Description of the task: Reproduce the following entries verbatim, leaving out the pictures.

Records from a collection:
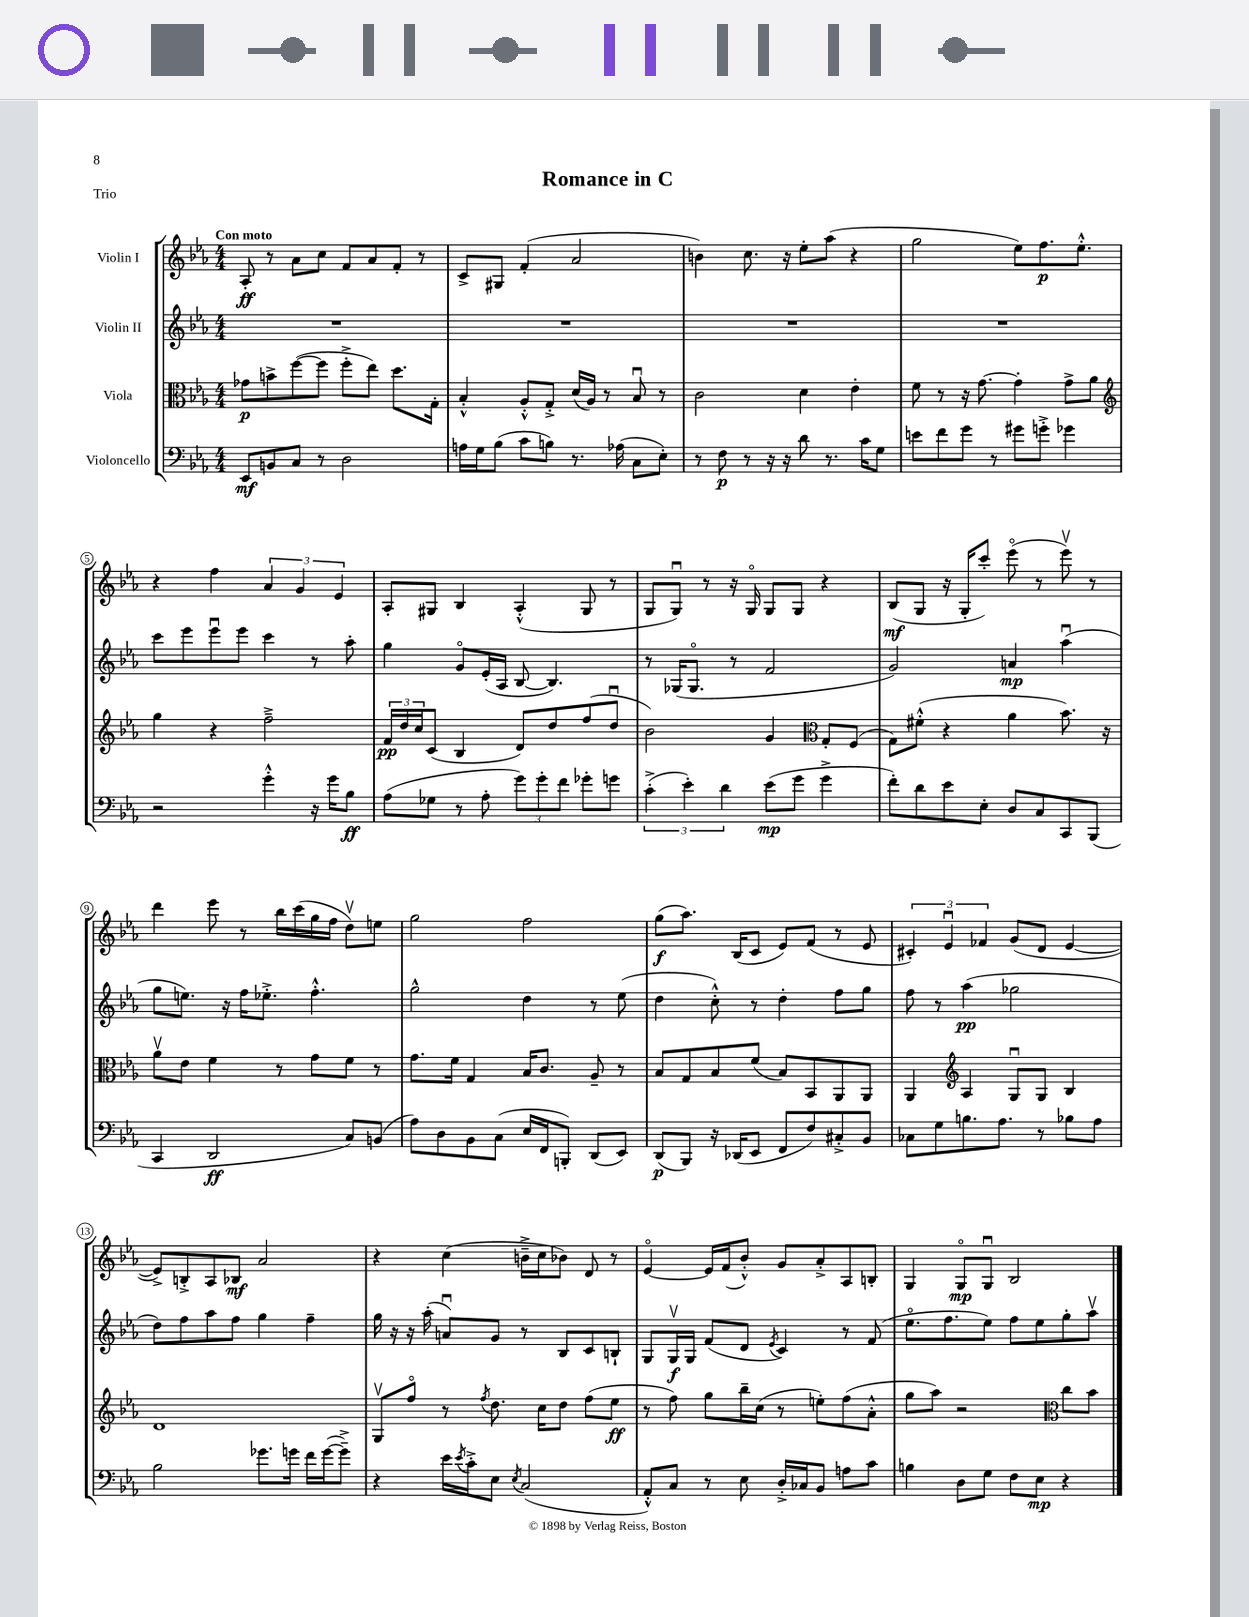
\header { title = "Romance in C" piece = "Trio" }
<<
\new StaffGroup <<
\new Staff = "s0" \with { instrumentName = "Violin I" } {
    \clef treble \key ees \major \numericTimeSignature \time 4/4 \tempo "Con moto"
    aes8-.\ff r8 aes'8 c''8 f'8 aes'8 f'8-. r8 |
    c'8-> gis8 f'4-.( aes'2 |
    b'4) c''8. r16 ees''8-. aes''8( r4 |
    g''2 ees''8) f''8.\p ees''8.-.-^ |
    r4 f''4 \tuplet 3/2 { aes'4 g'4 ees'4 } |
    aes8-. gis8 bes4 aes4-.-^( gis8 r8 |
    g8 g8\downbow) r8 r16 g16\flageolet g8 g8 r4 |
    bes8\mf( g8 r16 g16-. c'''8-.) ees'''8\flageolet( r8 ees'''8\upbow) r8 |
    d'''4 ees'''8 r8 bes''16 c'''16( g''16 f''16 d''8\upbow) e''8 |
    g''2 f''2 |
    g''8\f( aes''8.) bes16( c'8 ees'8) f'8( r8 ees'8 |
    \tuplet 3/2 { cis'4-.) ees'4\downbow fes'4 } g'8( d'8 ees'4~ |
    ees'8->) b8-.-> aes8 bes8\mf aes'2 |
    r4 c''4( b'16---> c''16 bes'8) d'8 r8 |
    ees'4~\flageolet ees'16 f'16( bes'8-.-^) g'8 aes'8-.-> aes8 b8-. |
    g4 g8\flageolet\mp g8\downbow bes2 \bar "|." |
}
\new Staff = "s1" \with { instrumentName = "Violin II" } {
    \clef treble \key ees \major \numericTimeSignature \time 4/4
    R1 |
    R1 |
    R1 |
    R1 |
    c'''8 ees'''8 ees'''8\downbow ees'''8 c'''4 r8 aes''8-. |
    g''4 g'8\flageolet ees'16-.( aes16 bes8~ bes4.) |
    r8 ges16( ges8.\flageolet r8 f'2 |
    g'2) a'4\mp aes''4\downbow( |
    g''8 e''8.) r16 f''16 ees''8.-.-> f''4.-.-^ |
    g''2-^ d''4 r8 ees''8( |
    d''4 c''8-.-^) r8 d''4-. f''8 g''8 |
    f''8 r8 aes''4\pp( ges''2 |
    d''8) f''8 aes''8 f''8 g''4 f''4-- |
    g''16 r16 r16 aes''16-.( a'8\downbow) g'8 r8 bes8 c'8 b8-! |
    g8 g16\upbow\f g16 f'8( d'8 \acciaccatura { ees'8 } c'4) r8 f'8( |
    ees''8.\flageolet f''8. ees''8) f''8 ees''8 g''8-. aes''8\upbow \bar "|." |
}
\new Staff = "s2" \with { instrumentName = "Viola" } {
    \clef alto \key ees \major \numericTimeSignature \time 4/4
    ges'8\p b'8-> f''8~( f''8 f''8-.-> ees''8) d''8. g16-. |
    bes4-.-^ aes8-.-^ g8-.-> d'16( aes16) r8 bes8\downbow r8 |
    c'2 d'4 ees'4-. |
    f'8 r8 r16 g'8.~ g'4-. g'8-> aes'8 |
    \clef treble g''4 r4 f''2---> |
    \tuplet 3/2 { f'16\pp d''16 c''16 } c'8( bes4 d'8) d''8 f''8( d''8\downbow |
    bes'2) g'4 \clef alto g8-. f8( |
    g8) fis'8-.-^( r4 aes'4 bes'8.) r16 |
    aes'8\upbow ees'8 f'4 r8 g'8 f'8 r8 |
    g'8. f'16 g4 bes16 c'8. aes8-- r8 |
    bes8 g8 bes8 f'8( bes8) bes,8 aes,8 aes,8 |
    aes,4 \clef treble aes4 g8\downbow g8 bes4 |
    d'1 |
    g8\upbow f''8\flageolet r8 \acciaccatura { f''8 } d''8. c''16 d''8 f''8( ees''8\ff |
    r8 f''8) g''8 bes''16-- c''16( r8 e''8-.) f''8( aes'8-.-^ |
    g''8 aes''8) r2 \clef alto c''8 bes'8 \bar "|." |
}
\new Staff = "s3" \with { instrumentName = "Violoncello" } {
    \clef bass \key ees \major \numericTimeSignature \time 4/4
    ees,8\mf b,8 c8 r8 d2 |
    a16 g16 bes8( c'8 b8) r8. aes16( c8 ees8-.) |
    r8 f8\p r8 r16 r16 d'8 r8. c'16 g8 |
    e'8 f'8 g'8 r8 gis'8 g'8-.-> ges'4 |
    r2 g'4-.-^ r16 g'16 bes8\ff |
    aes8( ges8 r8 aes8-. \tuplet 3/2 { g'8) g'8-. f'8 } ges'8-. g'8 |
    \tuplet 3/2 { c'4-.->( ees'4-.) d'4 } ees'8\mp( g'8 g'4-> |
    f'8-.) d'8 ees'8 ees8-. d8 c8 c,8 bes,,8( |
    c,4 d,2\ff c8) b,8( |
    aes8) d8 bes,8 c8( ees16 f,16 b,,8-.) d,8( ees,8) |
    d,8\p( bes,,8) r16 des,16( ees,8 f,8 f8) cis8-.-> bes,8 |
    ces8 g8 b8. aes8. r8 bes8 aes8 |
    bes2 ges'8. g'16 f'16 g'16~( g'8--->) |
    r4 ees'16 \acciaccatura { ees'8 } c'16-.-> ees8 \acciaccatura { ees8 } c2( |
    aes,8-.-^) c8 r8 ees8 d16-.-> ces16 bes,8 a8 c'8 |
    b4 d8 g8 f8 ees8\mp r4 \bar "|." |
}
>>
>>
\layout { \context { \Score \override BarNumber.stencil = #(make-stencil-circler 0.1 0.3 ly:text-interface::print) } }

Correct output:
\header { title = "Romance in C" piece = "Trio" }
<<
\new StaffGroup <<
\new Staff = "s0" \with { instrumentName = "Violin I" } {
    \clef treble \key ees \major \numericTimeSignature \time 4/4 \tempo "Con moto"
    aes8-.\ff r8 aes'8 c''8 f'8 aes'8 f'8-. r8 |
    c'8-> gis8 f'4-.( aes'2 |
    b'4) c''8. r16 ees''8-. aes''8( r4 |
    g''2 ees''8) f''8.\p ees''8.-.-^ |
    r4 f''4 \tuplet 3/2 { aes'4 g'4 ees'4 } |
    aes8-. gis8 bes4 aes4-.-^( gis8 r8 |
    g8 g8\downbow) r8 r16 g16\flageolet g8 g8 r4 |
    bes8\mf( g8 r16 g16-. c'''8-.) ees'''8\flageolet( r8 ees'''8\upbow) r8 |
    d'''4 ees'''8 r8 bes''16 c'''16( g''16 f''16 d''8\upbow) e''8 |
    g''2 f''2 |
    g''8\f( aes''8.) bes16( c'8 ees'8) f'8( r8 ees'8 |
    \tuplet 3/2 { cis'4-.) ees'4\downbow fes'4 } g'8( d'8 ees'4~ |
    ees'8->) b8-.-> aes8 bes8\mf aes'2 |
    r4 c''4( b'16---> c''16 bes'8) d'8 r8 |
    ees'4~\flageolet ees'16 f'16( bes'8-.-^) g'8 aes'8-.-> aes8 b8-. |
    g4 g8\flageolet\mp g8\downbow bes2 \bar "|." |
}
\new Staff = "s1" \with { instrumentName = "Violin II" } {
    \clef treble \key ees \major \numericTimeSignature \time 4/4
    R1 |
    R1 |
    R1 |
    R1 |
    c'''8 ees'''8 ees'''8\downbow ees'''8 c'''4 r8 aes''8-. |
    g''4 g'8\flageolet ees'16-.( aes16 bes8~ bes4.) |
    r8 ges16( ges8.\flageolet r8 f'2 |
    g'2) a'4\mp aes''4\downbow( |
    g''8 e''8.) r16 f''16 ees''8.-.-> f''4.-.-^ |
    g''2-^ d''4 r8 ees''8( |
    d''4 c''8-.-^) r8 d''4-. f''8 g''8 |
    f''8 r8 aes''4\pp( ges''2 |
    d''8) f''8 aes''8 f''8 g''4 f''4-- |
    g''16 r16 r16 aes''16-.( a'8\downbow) g'8 r8 bes8 c'8 b8-! |
    g8 g16\upbow\f g16 f'8( d'8 \acciaccatura { ees'8 } c'4) r8 f'8( |
    ees''8.\flageolet f''8. ees''8) f''8 ees''8 g''8-. aes''8\upbow \bar "|." |
}
\new Staff = "s2" \with { instrumentName = "Viola" } {
    \clef alto \key ees \major \numericTimeSignature \time 4/4
    ges'8\p b'8-> f''8~( f''8 f''8-.-> ees''8) d''8. g16-. |
    bes4-.-^ aes8-.-^ g8-.-> d'16( aes16) r8 bes8\downbow r8 |
    c'2 d'4 ees'4-. |
    f'8 r8 r16 g'8.~ g'4-. g'8-> aes'8 |
    \clef treble g''4 r4 f''2---> |
    \tuplet 3/2 { f'16\pp d''16 c''16 } c'8( bes4 d'8) d''8 f''8( d''8\downbow |
    bes'2) g'4 \clef alto g8-. f8( |
    g8) fis'8-.-^( r4 aes'4 bes'8.) r16 |
    aes'8\upbow ees'8 f'4 r8 g'8 f'8 r8 |
    g'8. f'16 g4 bes16 c'8. aes8-- r8 |
    bes8 g8 bes8 f'8( bes8) bes,8 aes,8 aes,8 |
    aes,4 \clef treble aes4 g8\downbow g8 bes4 |
    d'1 |
    g8\upbow f''8\flageolet r8 \acciaccatura { f''8 } d''8. c''16 d''8 f''8( ees''8\ff |
    r8 f''8) g''8 bes''16-- c''16( r8 e''8-.) f''8( aes'8-.-^ |
    g''8 aes''8) r2 \clef alto c''8 bes'8 \bar "|." |
}
\new Staff = "s3" \with { instrumentName = "Violoncello" } {
    \clef bass \key ees \major \numericTimeSignature \time 4/4
    ees,8\mf b,8 c8 r8 d2 |
    a16 g16 bes8( c'8 b8) r8. aes16( c8 ees8-.) |
    r8 f8\p r8 r16 r16 d'8 r8. c'16 g8 |
    e'8 f'8 g'8 r8 gis'8 g'8-.-> ges'4 |
    r2 g'4-.-^ r16 g'16 bes8\ff |
    aes8( ges8 r8 aes8-. \tuplet 3/2 { g'8) g'8-. f'8 } ges'8-. g'8 |
    \tuplet 3/2 { c'4-.->( ees'4-.) d'4 } ees'8\mp( g'8 g'4-> |
    f'8-.) d'8 ees'8 ees8-. d8 c8 c,8 bes,,8( |
    c,4 d,2\ff c8) b,8( |
    aes8) d8 bes,8 c8( ees16 f,16 b,,8-.) d,8( ees,8) |
    d,8\p( bes,,8) r16 des,16( ees,8 f,8 f8) cis8-.-> bes,8 |
    ces8 g8 b8. aes8. r8 bes8 aes8 |
    bes2 ges'8. g'16 f'16 g'16~( g'8--->) |
    r4 ees'16 \acciaccatura { ees'8 } c'16-.-> ees8 \acciaccatura { ees8 } c2( |
    aes,8-.-^) c8 r8 ees8 d16-.-> ces16 bes,8 a8 c'8 |
    b4 d8 g8 f8 ees8\mp r4 \bar "|." |
}
>>
>>
\layout { \context { \Score \override BarNumber.stencil = #(make-stencil-circler 0.1 0.3 ly:text-interface::print) } }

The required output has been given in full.